_What is being asked_.
Transcribe the entries that follow exactly as they appear, minus pictures.

_Exercise inputs_.
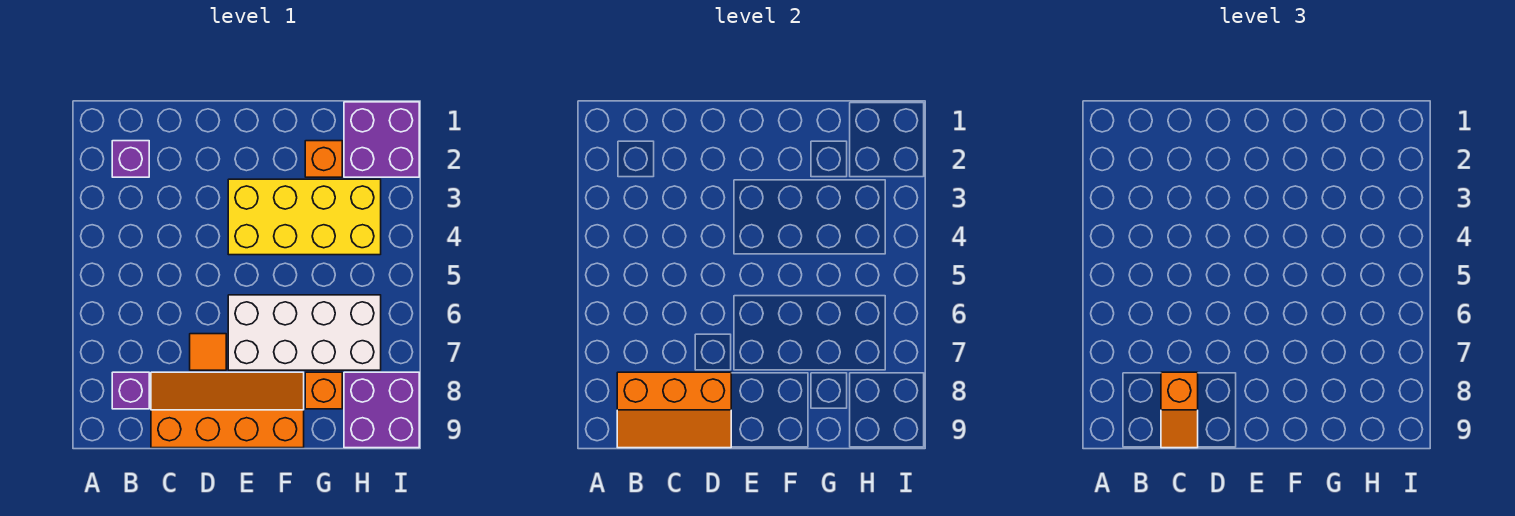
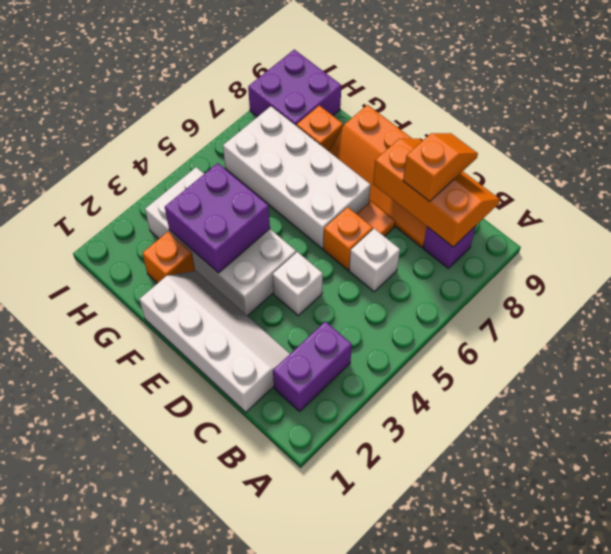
purple brick B2 level 1 -> purple brick B2:B3 level 1
none -> white slope C1:F2 level 1 top 1
none -> white brick C6 level 1
none -> white brick D4 level 1
none -> orange brick D6 level 1
yellow brick E3:H4 level 1 -> white brick E3:H4 level 1
purple brick H1:I2 level 1 -> purple brick F3:G4 level 2

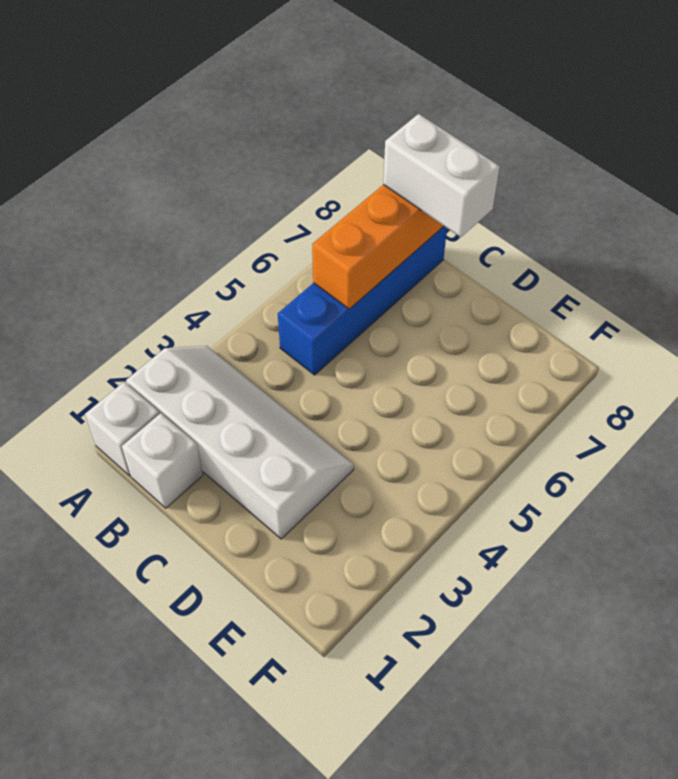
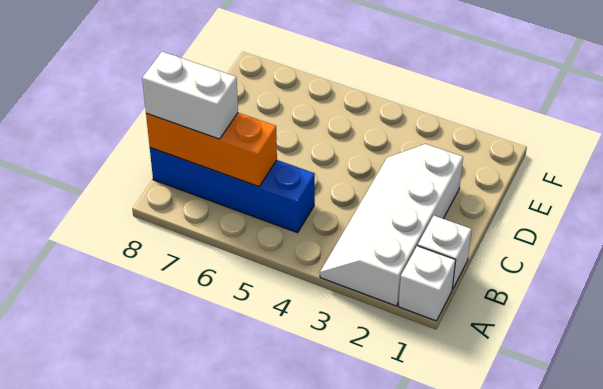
white brick B8:C8 level 3 -> white brick B7:B8 level 3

_The completed task_.
purple brick B2 level 1 -> purple brick B2:B3 level 1
none -> white slope C1:F2 level 1 top 1
none -> white brick C6 level 1
none -> white brick D4 level 1
none -> orange brick D6 level 1
yellow brick E3:H4 level 1 -> white brick E3:H4 level 1
purple brick H1:I2 level 1 -> purple brick F3:G4 level 2

white brick B8:C8 level 3 -> white brick B7:B8 level 3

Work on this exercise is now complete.